The required result is every line of the records that includes "degrees".

RECORDS FOR THIS TASK: Begin

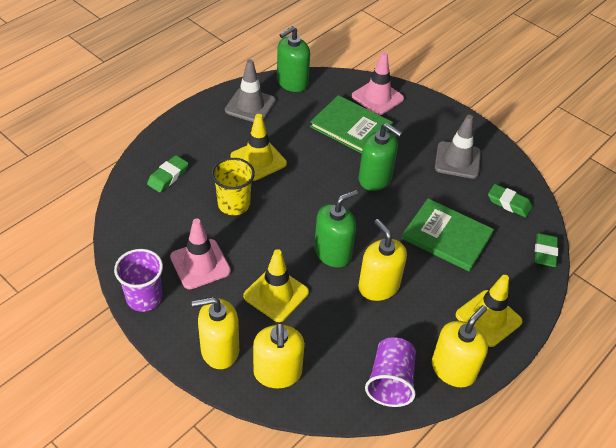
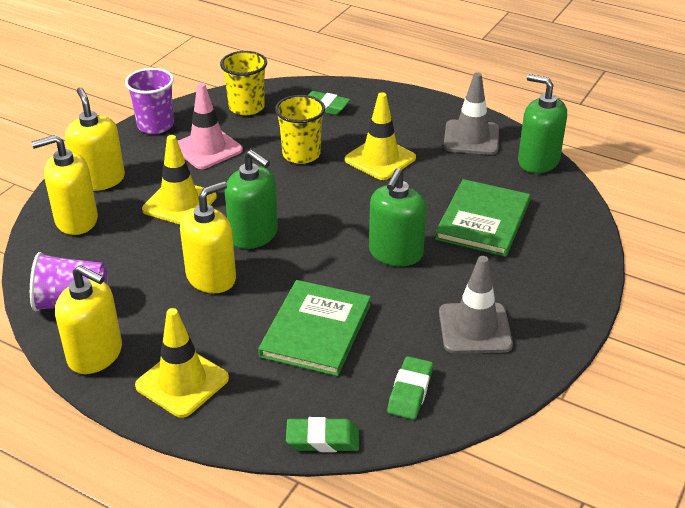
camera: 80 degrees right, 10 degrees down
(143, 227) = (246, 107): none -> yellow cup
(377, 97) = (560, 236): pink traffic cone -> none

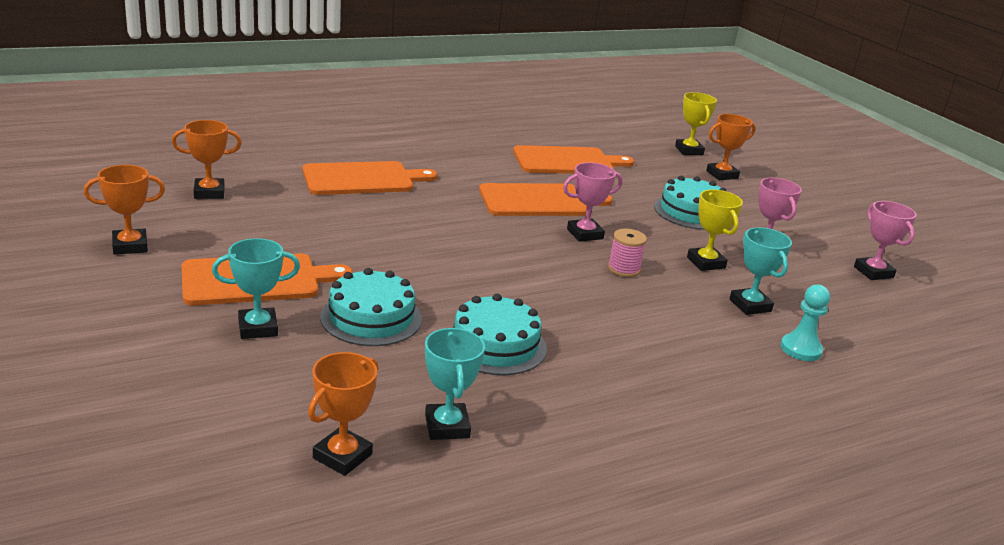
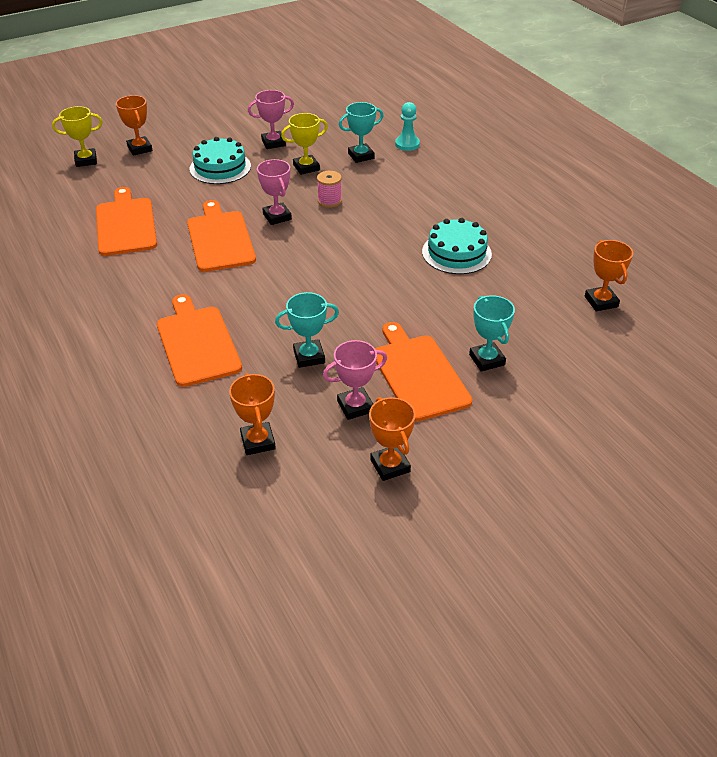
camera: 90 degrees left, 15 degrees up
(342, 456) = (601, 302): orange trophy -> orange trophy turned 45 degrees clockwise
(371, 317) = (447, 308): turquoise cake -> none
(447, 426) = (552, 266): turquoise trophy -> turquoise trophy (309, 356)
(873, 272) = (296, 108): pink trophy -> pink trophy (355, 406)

RECORDS FOR THIS TASK: End
RECORDS FOR THIS TASK: Begin

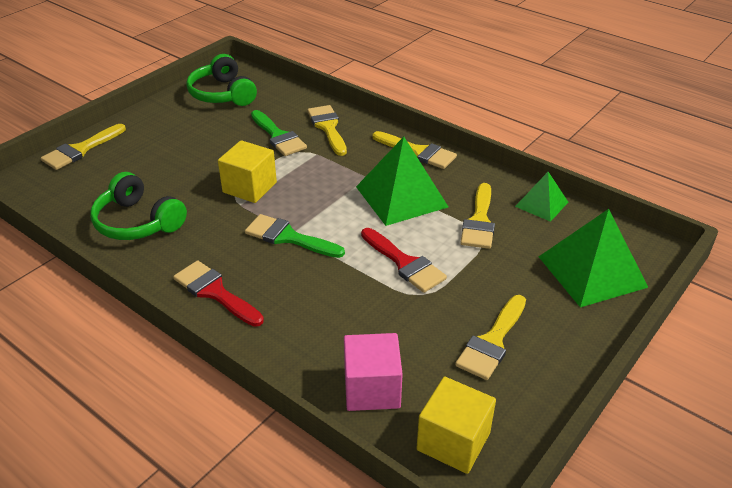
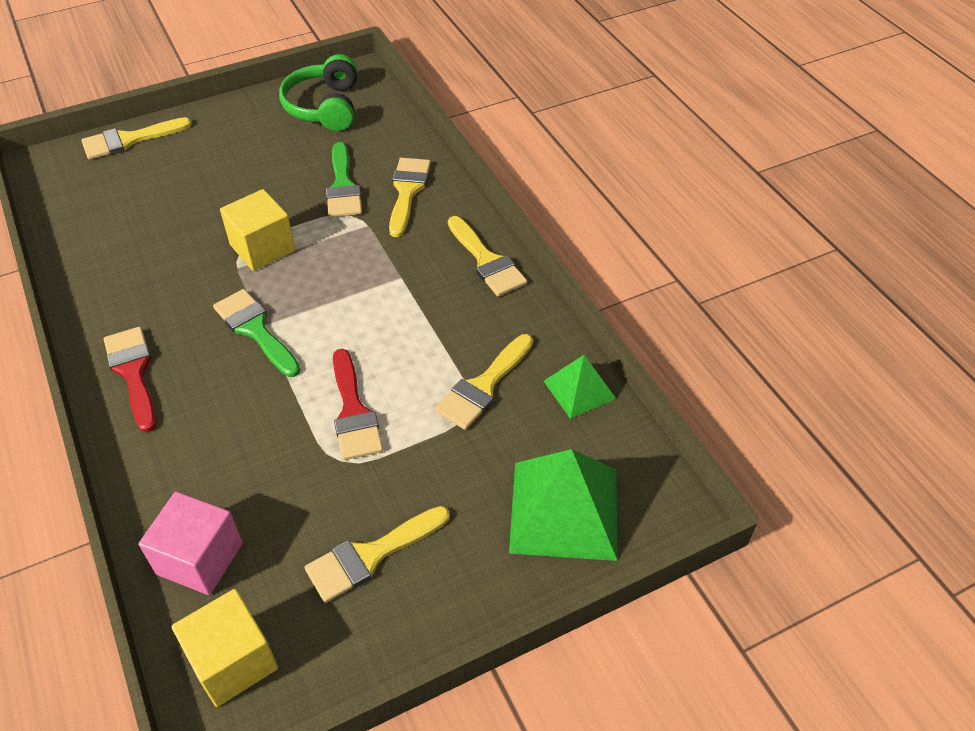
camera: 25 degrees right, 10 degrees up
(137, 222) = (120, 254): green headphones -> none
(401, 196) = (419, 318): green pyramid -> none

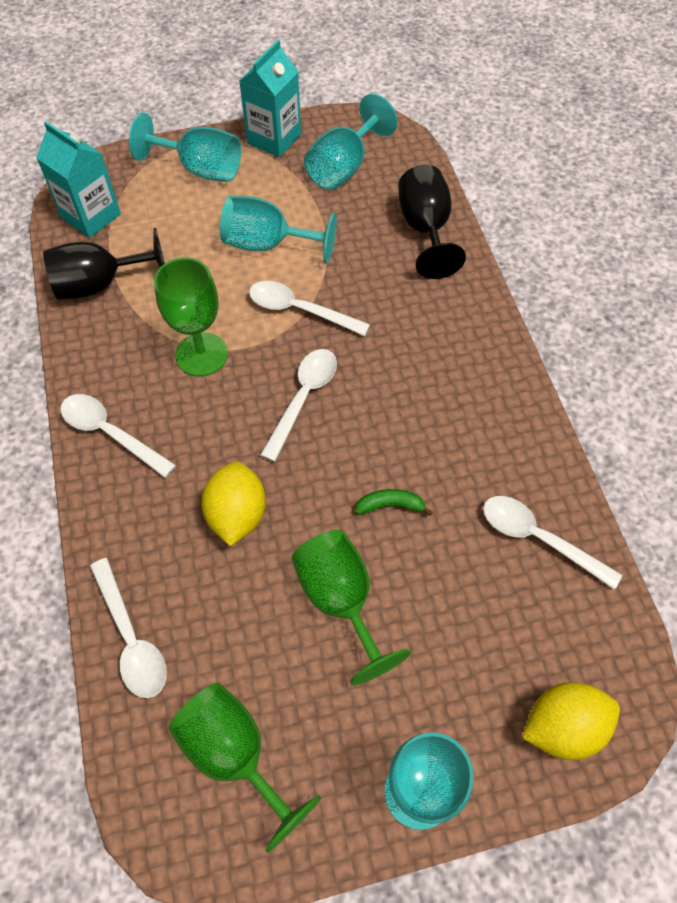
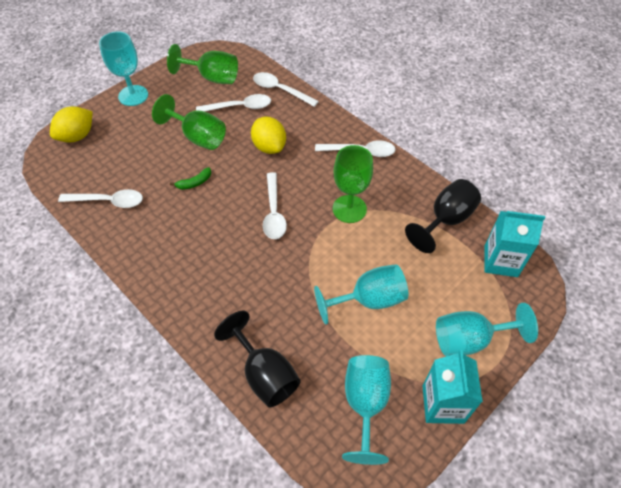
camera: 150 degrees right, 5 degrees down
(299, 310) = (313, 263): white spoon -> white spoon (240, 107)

RECORDS FOR THIS TASK: End

OUTPUT OF THE EXERCISE:
camera: 80 degrees right, 10 degrees down
camera: 90 degrees left, 15 degrees up
(342, 456) = (601, 302): orange trophy -> orange trophy turned 45 degrees clockwise
camera: 25 degrees right, 10 degrees up
camera: 150 degrees right, 5 degrees down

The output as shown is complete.